Exercise inputs Block Start

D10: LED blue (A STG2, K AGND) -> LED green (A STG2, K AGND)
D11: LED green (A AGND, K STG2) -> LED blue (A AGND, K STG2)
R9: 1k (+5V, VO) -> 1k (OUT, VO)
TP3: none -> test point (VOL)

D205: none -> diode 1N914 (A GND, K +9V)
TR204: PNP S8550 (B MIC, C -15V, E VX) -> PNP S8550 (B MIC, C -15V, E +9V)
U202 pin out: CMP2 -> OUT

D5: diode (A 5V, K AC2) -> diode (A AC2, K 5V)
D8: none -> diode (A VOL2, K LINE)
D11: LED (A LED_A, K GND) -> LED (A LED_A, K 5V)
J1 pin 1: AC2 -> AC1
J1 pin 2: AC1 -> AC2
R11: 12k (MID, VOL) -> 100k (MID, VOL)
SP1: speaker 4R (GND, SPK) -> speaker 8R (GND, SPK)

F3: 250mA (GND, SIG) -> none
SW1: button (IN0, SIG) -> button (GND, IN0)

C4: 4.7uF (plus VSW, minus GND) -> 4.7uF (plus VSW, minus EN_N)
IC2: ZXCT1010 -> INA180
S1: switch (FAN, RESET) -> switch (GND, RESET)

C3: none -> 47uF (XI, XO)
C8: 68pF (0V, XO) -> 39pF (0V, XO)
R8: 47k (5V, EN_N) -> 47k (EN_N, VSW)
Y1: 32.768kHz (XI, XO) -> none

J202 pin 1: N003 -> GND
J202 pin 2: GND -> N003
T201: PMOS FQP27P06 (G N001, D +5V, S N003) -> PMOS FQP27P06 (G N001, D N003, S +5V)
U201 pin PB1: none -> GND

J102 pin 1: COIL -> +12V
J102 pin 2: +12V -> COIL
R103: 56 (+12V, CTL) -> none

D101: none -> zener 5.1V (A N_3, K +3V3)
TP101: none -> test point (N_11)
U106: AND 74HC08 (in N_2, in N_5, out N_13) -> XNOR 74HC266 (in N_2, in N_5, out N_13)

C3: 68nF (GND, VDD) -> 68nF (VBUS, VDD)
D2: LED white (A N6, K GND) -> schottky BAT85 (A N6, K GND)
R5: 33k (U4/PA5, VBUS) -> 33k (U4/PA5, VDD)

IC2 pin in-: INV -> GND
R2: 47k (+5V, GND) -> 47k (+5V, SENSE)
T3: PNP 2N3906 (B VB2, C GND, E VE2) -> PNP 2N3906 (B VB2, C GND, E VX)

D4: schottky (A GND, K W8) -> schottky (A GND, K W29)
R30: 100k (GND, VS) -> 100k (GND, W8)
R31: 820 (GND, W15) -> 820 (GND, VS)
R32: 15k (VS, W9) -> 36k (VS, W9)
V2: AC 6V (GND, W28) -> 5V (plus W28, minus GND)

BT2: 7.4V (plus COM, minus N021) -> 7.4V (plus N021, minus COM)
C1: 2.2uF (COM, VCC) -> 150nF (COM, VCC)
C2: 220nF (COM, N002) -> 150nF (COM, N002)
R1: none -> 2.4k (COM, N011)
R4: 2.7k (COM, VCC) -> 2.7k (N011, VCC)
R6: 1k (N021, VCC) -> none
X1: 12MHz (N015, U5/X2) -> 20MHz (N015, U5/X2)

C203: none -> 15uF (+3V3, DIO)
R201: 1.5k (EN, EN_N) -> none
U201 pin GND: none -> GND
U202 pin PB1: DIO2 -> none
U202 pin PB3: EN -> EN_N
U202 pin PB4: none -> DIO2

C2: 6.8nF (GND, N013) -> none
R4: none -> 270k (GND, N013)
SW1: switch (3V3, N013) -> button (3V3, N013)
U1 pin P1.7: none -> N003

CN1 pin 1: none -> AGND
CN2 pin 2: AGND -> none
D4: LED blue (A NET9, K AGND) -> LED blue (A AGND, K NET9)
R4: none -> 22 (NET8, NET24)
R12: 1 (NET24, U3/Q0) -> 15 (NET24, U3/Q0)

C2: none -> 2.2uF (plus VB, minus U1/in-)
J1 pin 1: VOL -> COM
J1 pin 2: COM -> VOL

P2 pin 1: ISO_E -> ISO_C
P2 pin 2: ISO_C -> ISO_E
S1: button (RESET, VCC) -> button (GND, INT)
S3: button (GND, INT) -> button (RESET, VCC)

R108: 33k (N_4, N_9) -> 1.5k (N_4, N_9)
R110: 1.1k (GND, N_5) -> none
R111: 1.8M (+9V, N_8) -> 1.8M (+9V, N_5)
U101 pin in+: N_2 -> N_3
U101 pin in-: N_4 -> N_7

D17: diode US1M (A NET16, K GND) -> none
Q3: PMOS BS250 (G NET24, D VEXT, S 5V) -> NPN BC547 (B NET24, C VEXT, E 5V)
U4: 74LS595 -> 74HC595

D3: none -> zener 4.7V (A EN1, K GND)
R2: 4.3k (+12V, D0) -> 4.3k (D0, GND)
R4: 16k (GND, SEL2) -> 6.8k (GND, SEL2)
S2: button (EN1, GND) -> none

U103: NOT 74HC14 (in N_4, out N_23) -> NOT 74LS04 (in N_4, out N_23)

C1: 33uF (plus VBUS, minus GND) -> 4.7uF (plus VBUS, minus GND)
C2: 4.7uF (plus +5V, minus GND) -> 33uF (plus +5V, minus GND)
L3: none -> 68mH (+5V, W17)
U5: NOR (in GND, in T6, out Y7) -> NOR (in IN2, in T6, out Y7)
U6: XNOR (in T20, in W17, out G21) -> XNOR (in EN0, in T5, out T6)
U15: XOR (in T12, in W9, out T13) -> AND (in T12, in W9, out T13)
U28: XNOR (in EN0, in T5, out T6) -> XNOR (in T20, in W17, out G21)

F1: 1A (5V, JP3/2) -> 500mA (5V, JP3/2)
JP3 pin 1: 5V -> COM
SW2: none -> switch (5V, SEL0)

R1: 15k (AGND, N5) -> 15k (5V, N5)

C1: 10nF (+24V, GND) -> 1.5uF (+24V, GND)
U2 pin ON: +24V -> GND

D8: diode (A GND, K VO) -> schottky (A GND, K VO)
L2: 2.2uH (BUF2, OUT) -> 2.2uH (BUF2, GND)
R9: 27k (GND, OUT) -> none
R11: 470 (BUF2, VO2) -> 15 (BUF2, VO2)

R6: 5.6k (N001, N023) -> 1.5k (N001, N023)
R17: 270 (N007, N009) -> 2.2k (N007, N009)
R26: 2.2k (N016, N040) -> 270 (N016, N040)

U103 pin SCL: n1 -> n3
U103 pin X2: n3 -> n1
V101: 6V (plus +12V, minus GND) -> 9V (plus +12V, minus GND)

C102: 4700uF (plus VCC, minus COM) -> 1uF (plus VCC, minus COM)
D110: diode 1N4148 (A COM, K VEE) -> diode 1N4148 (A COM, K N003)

Exercise inputs Block End

*Assigned task*
The reply is to be an exact copy of the listing.

*Solution to this task*
D10: LED blue (A STG2, K AGND) -> LED green (A STG2, K AGND)
D11: LED green (A AGND, K STG2) -> LED blue (A AGND, K STG2)
R9: 1k (+5V, VO) -> 1k (OUT, VO)
TP3: none -> test point (VOL)

D205: none -> diode 1N914 (A GND, K +9V)
TR204: PNP S8550 (B MIC, C -15V, E VX) -> PNP S8550 (B MIC, C -15V, E +9V)
U202 pin out: CMP2 -> OUT

D5: diode (A 5V, K AC2) -> diode (A AC2, K 5V)
D8: none -> diode (A VOL2, K LINE)
D11: LED (A LED_A, K GND) -> LED (A LED_A, K 5V)
J1 pin 1: AC2 -> AC1
J1 pin 2: AC1 -> AC2
R11: 12k (MID, VOL) -> 100k (MID, VOL)
SP1: speaker 4R (GND, SPK) -> speaker 8R (GND, SPK)

F3: 250mA (GND, SIG) -> none
SW1: button (IN0, SIG) -> button (GND, IN0)

C4: 4.7uF (plus VSW, minus GND) -> 4.7uF (plus VSW, minus EN_N)
IC2: ZXCT1010 -> INA180
S1: switch (FAN, RESET) -> switch (GND, RESET)

C3: none -> 47uF (XI, XO)
C8: 68pF (0V, XO) -> 39pF (0V, XO)
R8: 47k (5V, EN_N) -> 47k (EN_N, VSW)
Y1: 32.768kHz (XI, XO) -> none

J202 pin 1: N003 -> GND
J202 pin 2: GND -> N003
T201: PMOS FQP27P06 (G N001, D +5V, S N003) -> PMOS FQP27P06 (G N001, D N003, S +5V)
U201 pin PB1: none -> GND

J102 pin 1: COIL -> +12V
J102 pin 2: +12V -> COIL
R103: 56 (+12V, CTL) -> none

D101: none -> zener 5.1V (A N_3, K +3V3)
TP101: none -> test point (N_11)
U106: AND 74HC08 (in N_2, in N_5, out N_13) -> XNOR 74HC266 (in N_2, in N_5, out N_13)

C3: 68nF (GND, VDD) -> 68nF (VBUS, VDD)
D2: LED white (A N6, K GND) -> schottky BAT85 (A N6, K GND)
R5: 33k (U4/PA5, VBUS) -> 33k (U4/PA5, VDD)

IC2 pin in-: INV -> GND
R2: 47k (+5V, GND) -> 47k (+5V, SENSE)
T3: PNP 2N3906 (B VB2, C GND, E VE2) -> PNP 2N3906 (B VB2, C GND, E VX)

D4: schottky (A GND, K W8) -> schottky (A GND, K W29)
R30: 100k (GND, VS) -> 100k (GND, W8)
R31: 820 (GND, W15) -> 820 (GND, VS)
R32: 15k (VS, W9) -> 36k (VS, W9)
V2: AC 6V (GND, W28) -> 5V (plus W28, minus GND)

BT2: 7.4V (plus COM, minus N021) -> 7.4V (plus N021, minus COM)
C1: 2.2uF (COM, VCC) -> 150nF (COM, VCC)
C2: 220nF (COM, N002) -> 150nF (COM, N002)
R1: none -> 2.4k (COM, N011)
R4: 2.7k (COM, VCC) -> 2.7k (N011, VCC)
R6: 1k (N021, VCC) -> none
X1: 12MHz (N015, U5/X2) -> 20MHz (N015, U5/X2)

C203: none -> 15uF (+3V3, DIO)
R201: 1.5k (EN, EN_N) -> none
U201 pin GND: none -> GND
U202 pin PB1: DIO2 -> none
U202 pin PB3: EN -> EN_N
U202 pin PB4: none -> DIO2

C2: 6.8nF (GND, N013) -> none
R4: none -> 270k (GND, N013)
SW1: switch (3V3, N013) -> button (3V3, N013)
U1 pin P1.7: none -> N003

CN1 pin 1: none -> AGND
CN2 pin 2: AGND -> none
D4: LED blue (A NET9, K AGND) -> LED blue (A AGND, K NET9)
R4: none -> 22 (NET8, NET24)
R12: 1 (NET24, U3/Q0) -> 15 (NET24, U3/Q0)

C2: none -> 2.2uF (plus VB, minus U1/in-)
J1 pin 1: VOL -> COM
J1 pin 2: COM -> VOL

P2 pin 1: ISO_E -> ISO_C
P2 pin 2: ISO_C -> ISO_E
S1: button (RESET, VCC) -> button (GND, INT)
S3: button (GND, INT) -> button (RESET, VCC)

R108: 33k (N_4, N_9) -> 1.5k (N_4, N_9)
R110: 1.1k (GND, N_5) -> none
R111: 1.8M (+9V, N_8) -> 1.8M (+9V, N_5)
U101 pin in+: N_2 -> N_3
U101 pin in-: N_4 -> N_7

D17: diode US1M (A NET16, K GND) -> none
Q3: PMOS BS250 (G NET24, D VEXT, S 5V) -> NPN BC547 (B NET24, C VEXT, E 5V)
U4: 74LS595 -> 74HC595

D3: none -> zener 4.7V (A EN1, K GND)
R2: 4.3k (+12V, D0) -> 4.3k (D0, GND)
R4: 16k (GND, SEL2) -> 6.8k (GND, SEL2)
S2: button (EN1, GND) -> none

U103: NOT 74HC14 (in N_4, out N_23) -> NOT 74LS04 (in N_4, out N_23)

C1: 33uF (plus VBUS, minus GND) -> 4.7uF (plus VBUS, minus GND)
C2: 4.7uF (plus +5V, minus GND) -> 33uF (plus +5V, minus GND)
L3: none -> 68mH (+5V, W17)
U5: NOR (in GND, in T6, out Y7) -> NOR (in IN2, in T6, out Y7)
U6: XNOR (in T20, in W17, out G21) -> XNOR (in EN0, in T5, out T6)
U15: XOR (in T12, in W9, out T13) -> AND (in T12, in W9, out T13)
U28: XNOR (in EN0, in T5, out T6) -> XNOR (in T20, in W17, out G21)

F1: 1A (5V, JP3/2) -> 500mA (5V, JP3/2)
JP3 pin 1: 5V -> COM
SW2: none -> switch (5V, SEL0)

R1: 15k (AGND, N5) -> 15k (5V, N5)

C1: 10nF (+24V, GND) -> 1.5uF (+24V, GND)
U2 pin ON: +24V -> GND

D8: diode (A GND, K VO) -> schottky (A GND, K VO)
L2: 2.2uH (BUF2, OUT) -> 2.2uH (BUF2, GND)
R9: 27k (GND, OUT) -> none
R11: 470 (BUF2, VO2) -> 15 (BUF2, VO2)

R6: 5.6k (N001, N023) -> 1.5k (N001, N023)
R17: 270 (N007, N009) -> 2.2k (N007, N009)
R26: 2.2k (N016, N040) -> 270 (N016, N040)

U103 pin SCL: n1 -> n3
U103 pin X2: n3 -> n1
V101: 6V (plus +12V, minus GND) -> 9V (plus +12V, minus GND)

C102: 4700uF (plus VCC, minus COM) -> 1uF (plus VCC, minus COM)
D110: diode 1N4148 (A COM, K VEE) -> diode 1N4148 (A COM, K N003)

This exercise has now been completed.